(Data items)
[Start of Attachment]
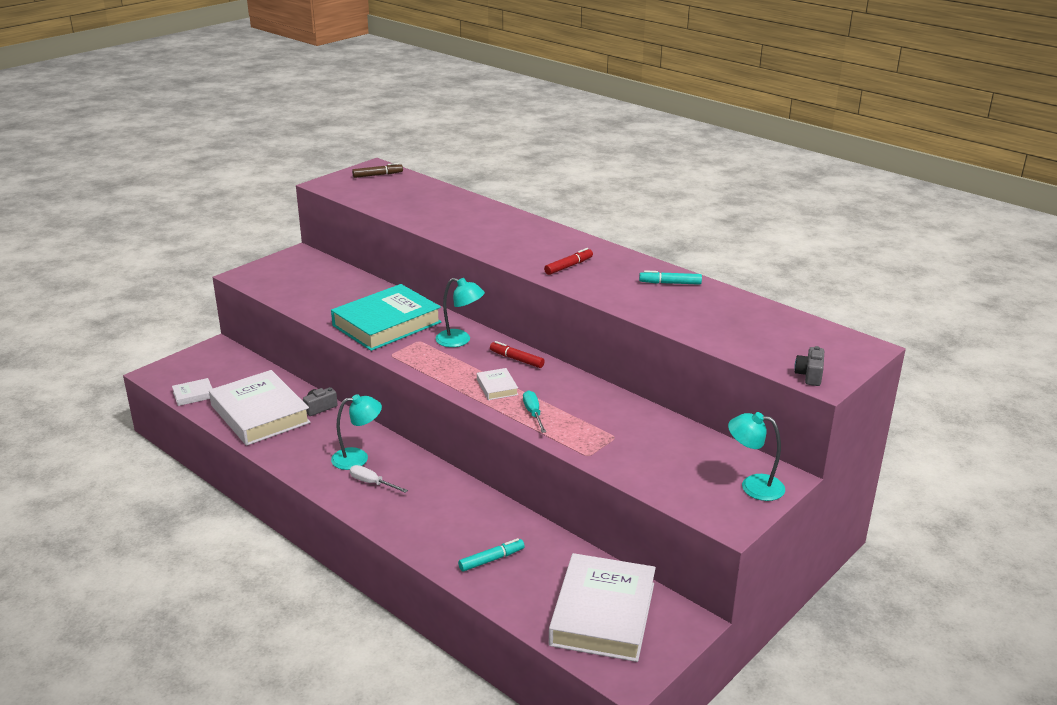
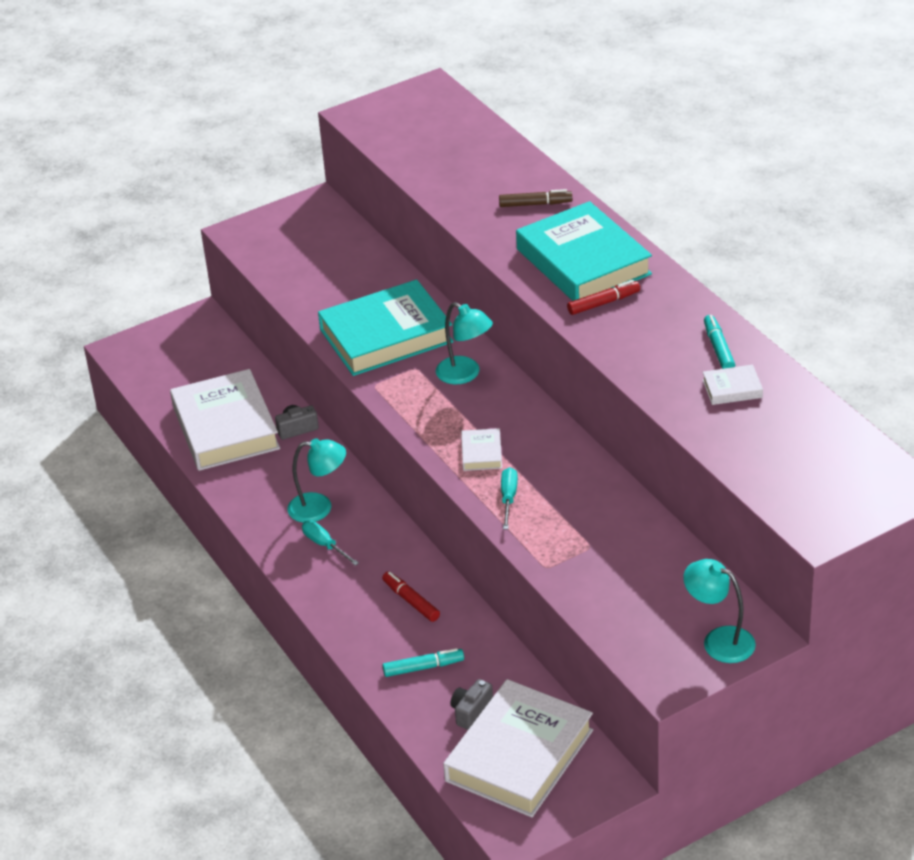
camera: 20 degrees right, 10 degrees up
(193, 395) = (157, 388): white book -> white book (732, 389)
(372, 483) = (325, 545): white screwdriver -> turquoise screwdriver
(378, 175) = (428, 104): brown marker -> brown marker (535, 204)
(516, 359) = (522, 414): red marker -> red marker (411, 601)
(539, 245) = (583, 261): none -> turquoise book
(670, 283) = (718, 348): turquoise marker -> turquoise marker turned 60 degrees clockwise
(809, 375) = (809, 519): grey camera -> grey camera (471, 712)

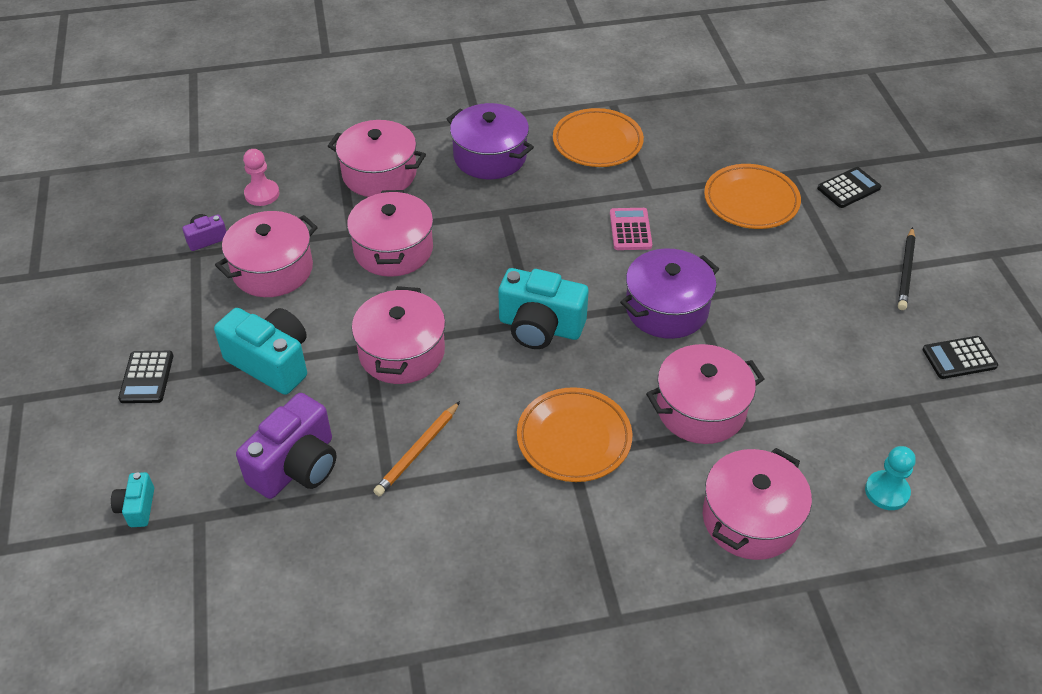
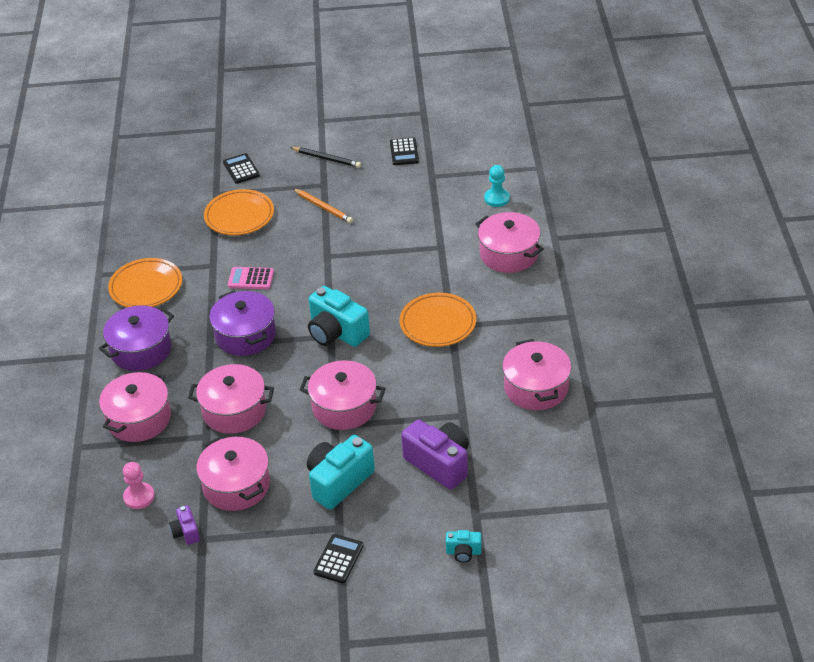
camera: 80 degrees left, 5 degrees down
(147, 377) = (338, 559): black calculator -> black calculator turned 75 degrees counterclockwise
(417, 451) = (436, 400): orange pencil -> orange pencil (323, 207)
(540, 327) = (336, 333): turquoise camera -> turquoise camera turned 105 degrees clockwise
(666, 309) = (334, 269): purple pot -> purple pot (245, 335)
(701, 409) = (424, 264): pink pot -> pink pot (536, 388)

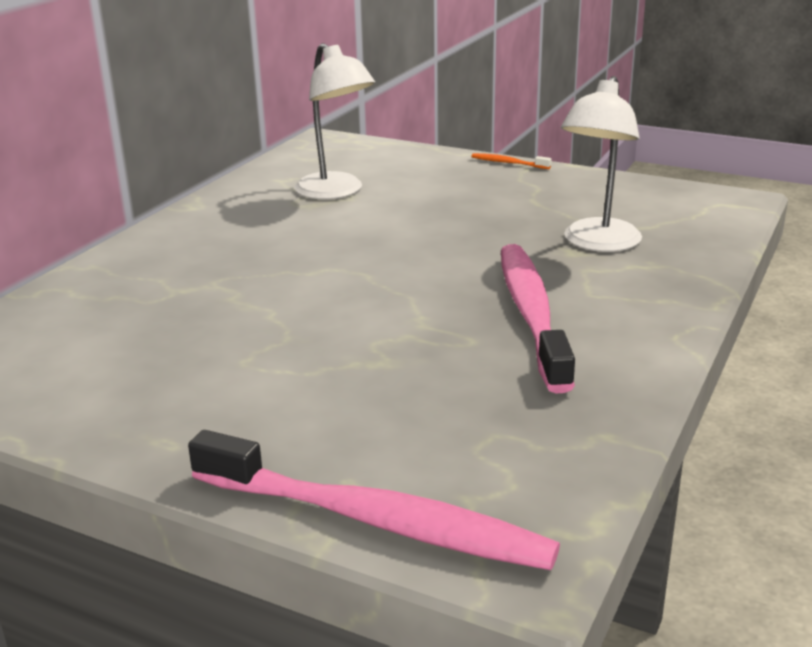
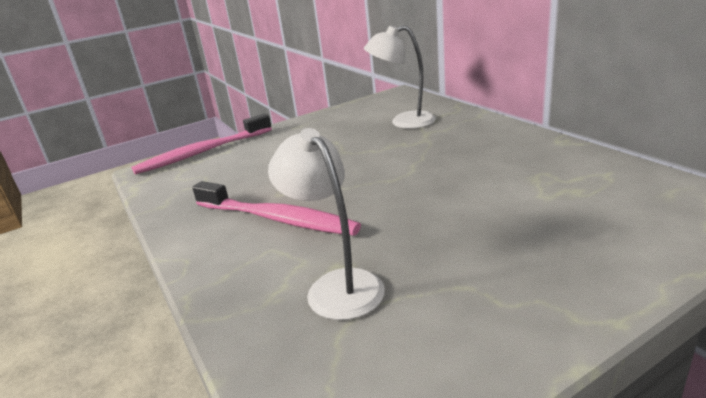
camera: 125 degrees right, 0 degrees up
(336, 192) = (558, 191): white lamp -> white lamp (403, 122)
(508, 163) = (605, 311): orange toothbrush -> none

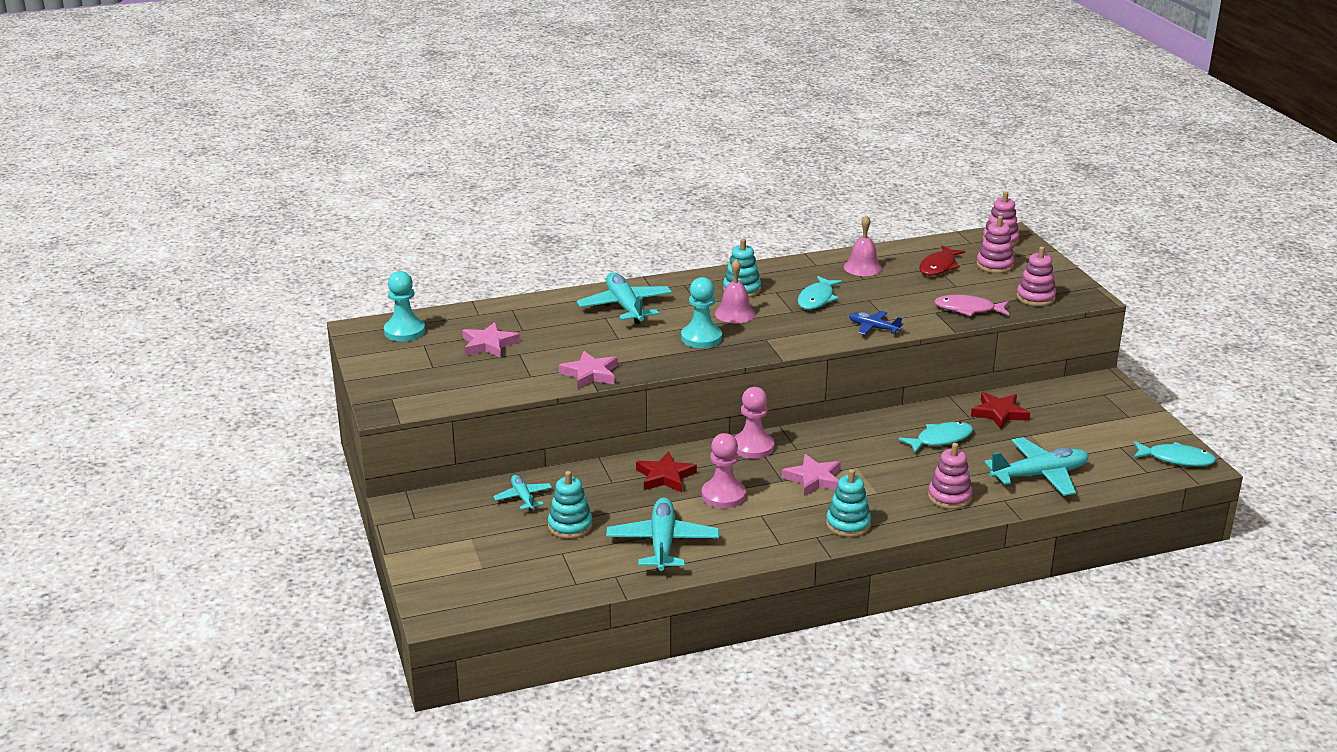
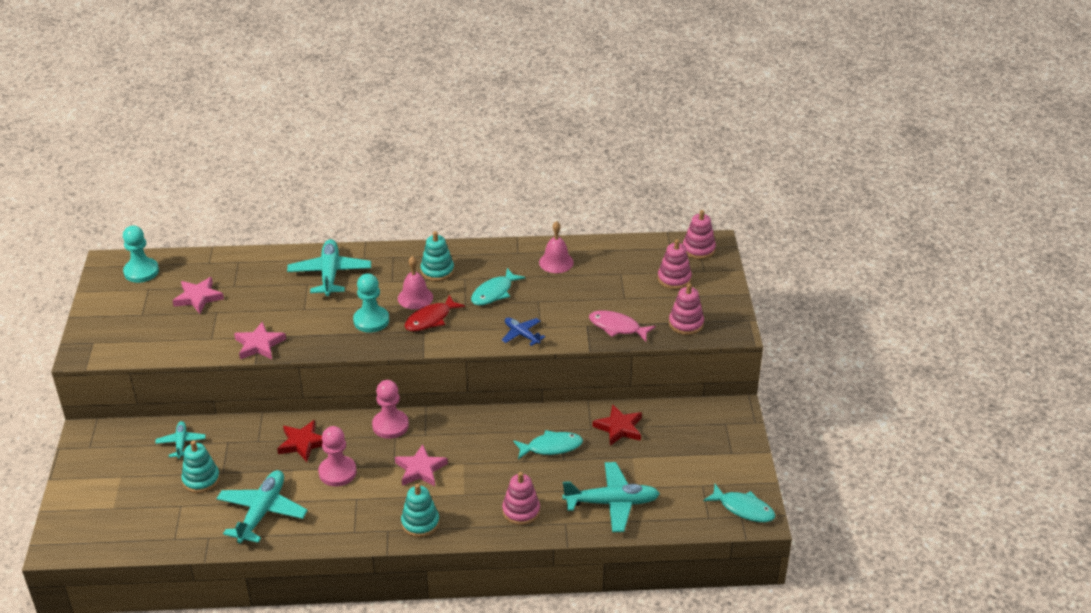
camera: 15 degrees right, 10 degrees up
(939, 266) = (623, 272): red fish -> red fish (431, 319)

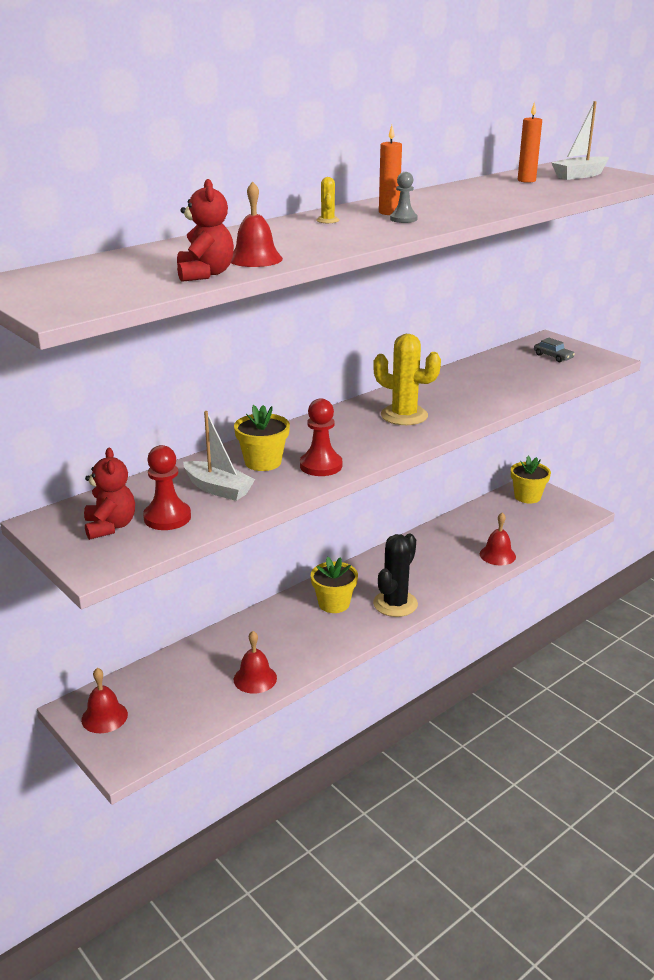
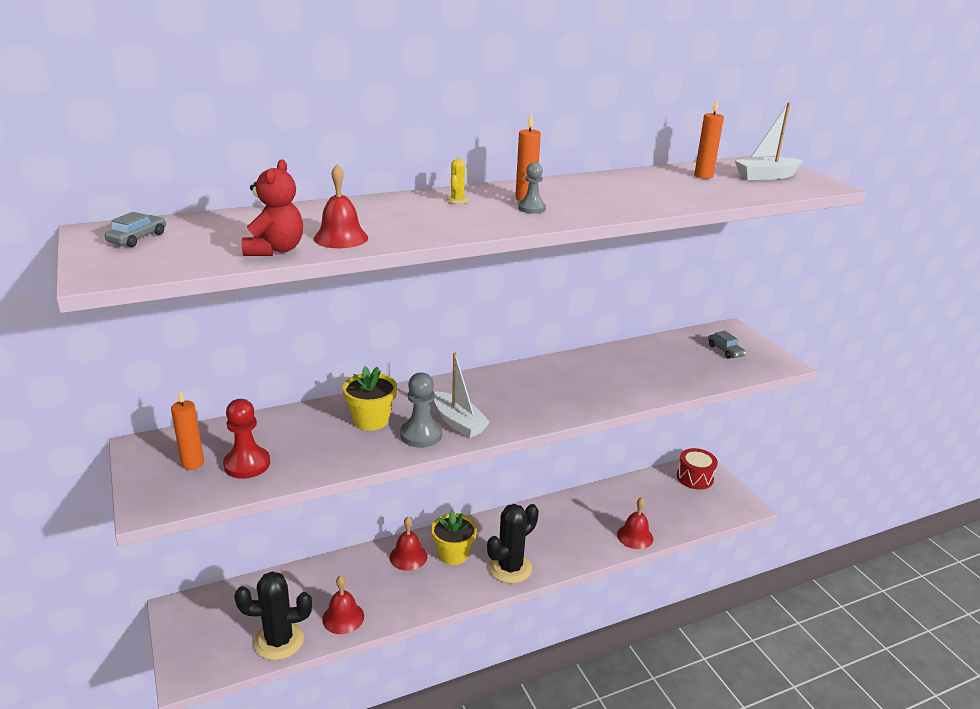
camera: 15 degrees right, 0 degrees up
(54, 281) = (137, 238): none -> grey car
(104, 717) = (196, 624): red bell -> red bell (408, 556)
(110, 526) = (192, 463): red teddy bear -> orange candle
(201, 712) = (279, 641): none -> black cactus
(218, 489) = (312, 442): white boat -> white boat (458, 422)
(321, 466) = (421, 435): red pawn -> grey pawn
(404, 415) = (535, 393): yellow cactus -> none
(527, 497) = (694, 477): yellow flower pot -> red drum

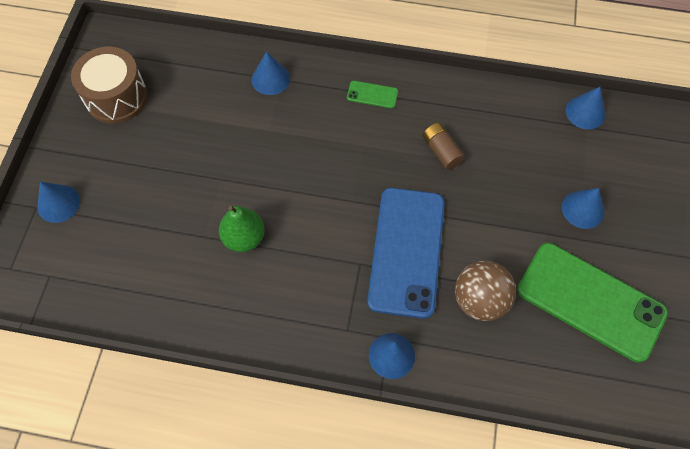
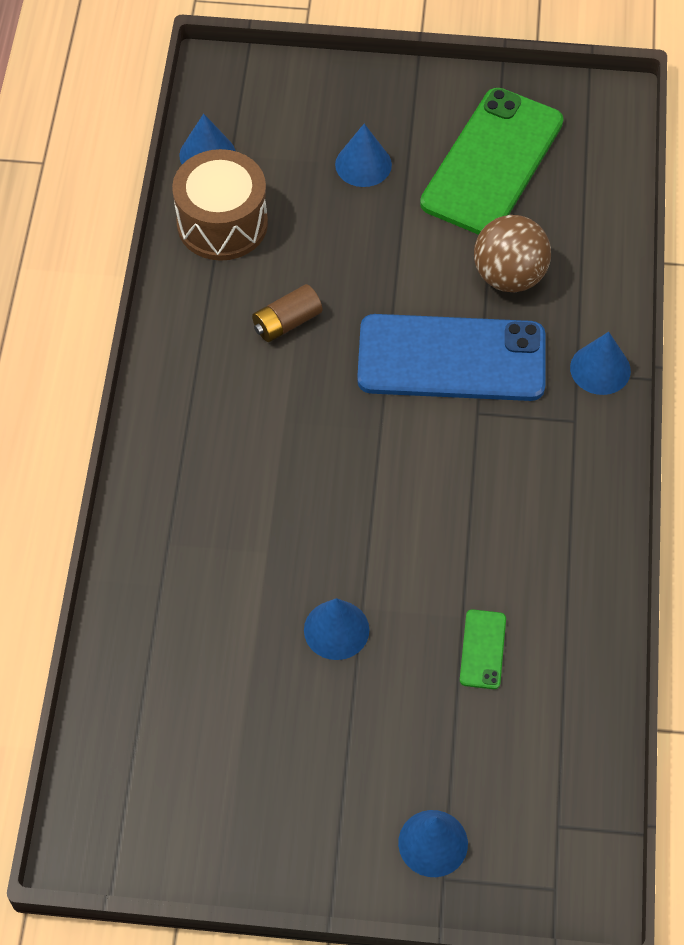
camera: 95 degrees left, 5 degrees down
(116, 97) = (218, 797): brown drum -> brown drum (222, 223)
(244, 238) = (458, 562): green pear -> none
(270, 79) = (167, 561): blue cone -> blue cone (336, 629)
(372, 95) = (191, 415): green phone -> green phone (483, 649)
[End of Attachment]
**Exercise aim:** An exact reproduction of the data is needed, with no pictures included.

**Result of the exercise:**
camera: 20 degrees right, 10 degrees up
(193, 395) = (157, 388): white book -> white book (732, 389)
(372, 483) = (325, 545): white screwdriver -> turquoise screwdriver
(378, 175) = (428, 104): brown marker -> brown marker (535, 204)
(516, 359) = (522, 414): red marker -> red marker (411, 601)
(539, 245) = (583, 261): none -> turquoise book
(670, 283) = (718, 348): turquoise marker -> turquoise marker turned 60 degrees clockwise
(809, 375) = (809, 519): grey camera -> grey camera (471, 712)

camera: 80 degrees left, 5 degrees down
(147, 377) = (338, 559): black calculator -> black calculator turned 75 degrees counterclockwise
(417, 451) = (436, 400): orange pencil -> orange pencil (323, 207)
(540, 327) = (336, 333): turquoise camera -> turquoise camera turned 105 degrees clockwise
(666, 309) = (334, 269): purple pot -> purple pot (245, 335)
(701, 409) = (424, 264): pink pot -> pink pot (536, 388)

camera: 125 degrees right, 0 degrees up
(336, 192) = (558, 191): white lamp -> white lamp (403, 122)
(508, 163) = (605, 311): orange toothbrush -> none

camera: 15 degrees right, 10 degrees up
(939, 266) = (623, 272): red fish -> red fish (431, 319)

camera: 15 degrees right, 0 degrees up
(54, 281) = (137, 238): none -> grey car
(104, 717) = (196, 624): red bell -> red bell (408, 556)
(110, 526) = (192, 463): red teddy bear -> orange candle
(201, 712) = (279, 641): none -> black cactus
(218, 489) = (312, 442): white boat -> white boat (458, 422)
(321, 466) = (421, 435): red pawn -> grey pawn
(404, 415) = (535, 393): yellow cactus -> none
(527, 497) = (694, 477): yellow flower pot -> red drum

camera: 95 degrees left, 5 degrees down
(116, 97) = (218, 797): brown drum -> brown drum (222, 223)
(244, 238) = (458, 562): green pear -> none
(270, 79) = (167, 561): blue cone -> blue cone (336, 629)
(372, 95) = (191, 415): green phone -> green phone (483, 649)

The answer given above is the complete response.